===== Provided records
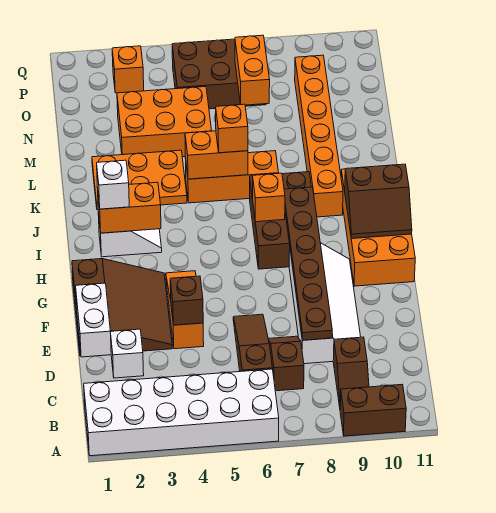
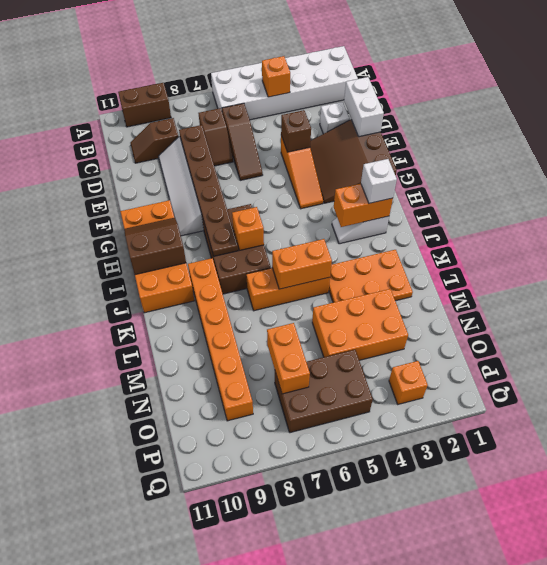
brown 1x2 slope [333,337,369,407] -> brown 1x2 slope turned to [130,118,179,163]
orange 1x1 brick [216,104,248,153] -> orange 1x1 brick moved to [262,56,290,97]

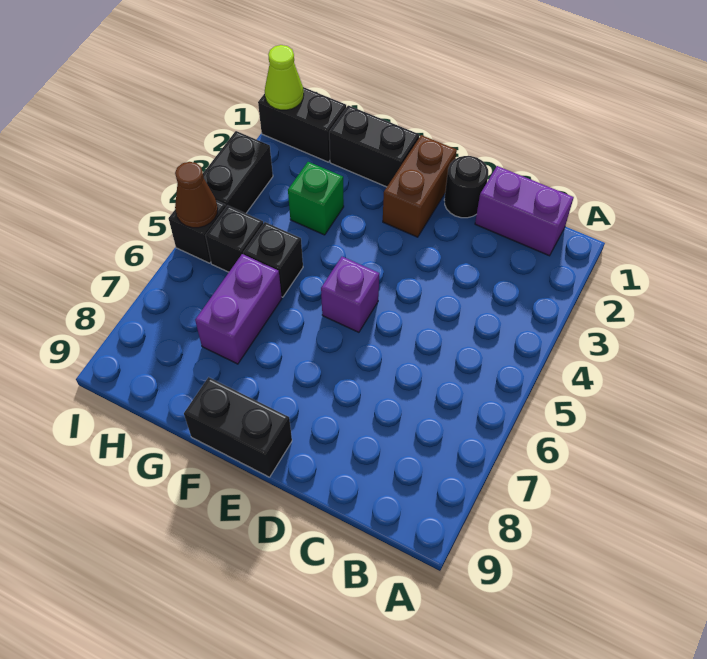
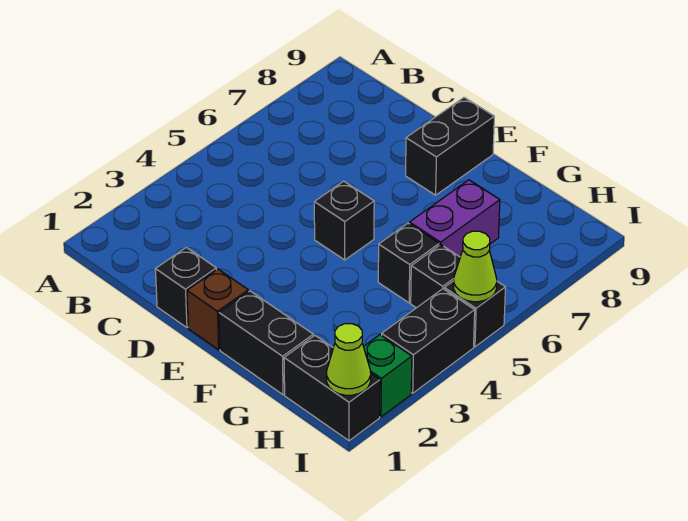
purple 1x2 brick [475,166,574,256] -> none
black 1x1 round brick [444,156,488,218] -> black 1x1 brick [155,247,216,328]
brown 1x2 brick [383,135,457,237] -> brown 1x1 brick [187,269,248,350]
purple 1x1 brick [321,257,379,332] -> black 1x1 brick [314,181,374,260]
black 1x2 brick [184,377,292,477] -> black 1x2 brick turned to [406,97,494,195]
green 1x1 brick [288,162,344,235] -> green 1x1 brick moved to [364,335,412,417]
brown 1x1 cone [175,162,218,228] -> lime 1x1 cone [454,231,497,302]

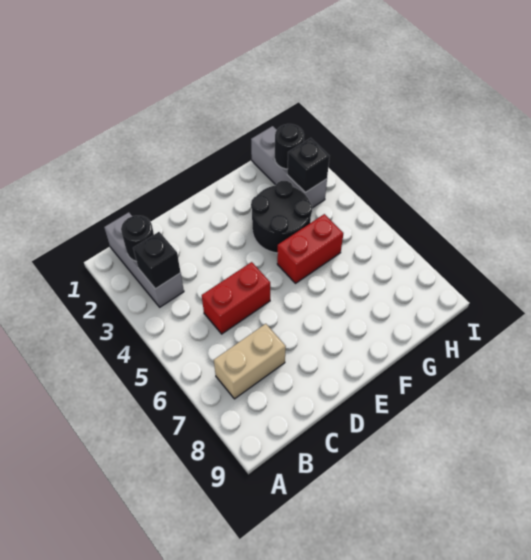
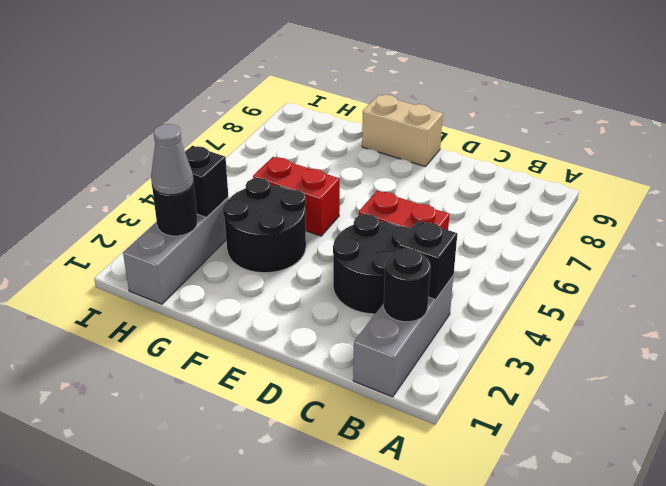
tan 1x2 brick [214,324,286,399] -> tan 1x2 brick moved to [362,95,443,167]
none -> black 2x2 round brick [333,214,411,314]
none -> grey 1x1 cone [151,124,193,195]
==========
Goal of the exercise: What is needed is a word-for-word repeat of every line from the line with "purple 1x2 brick [475,166,574,256] -> none" to the end of the entries above; leave out the pictures.

Result of this exercise:
purple 1x2 brick [475,166,574,256] -> none
black 1x1 round brick [444,156,488,218] -> black 1x1 brick [155,247,216,328]
brown 1x2 brick [383,135,457,237] -> brown 1x1 brick [187,269,248,350]
purple 1x1 brick [321,257,379,332] -> black 1x1 brick [314,181,374,260]
black 1x2 brick [184,377,292,477] -> black 1x2 brick turned to [406,97,494,195]
green 1x1 brick [288,162,344,235] -> green 1x1 brick moved to [364,335,412,417]
brown 1x1 cone [175,162,218,228] -> lime 1x1 cone [454,231,497,302]

tan 1x2 brick [214,324,286,399] -> tan 1x2 brick moved to [362,95,443,167]
none -> black 2x2 round brick [333,214,411,314]
none -> grey 1x1 cone [151,124,193,195]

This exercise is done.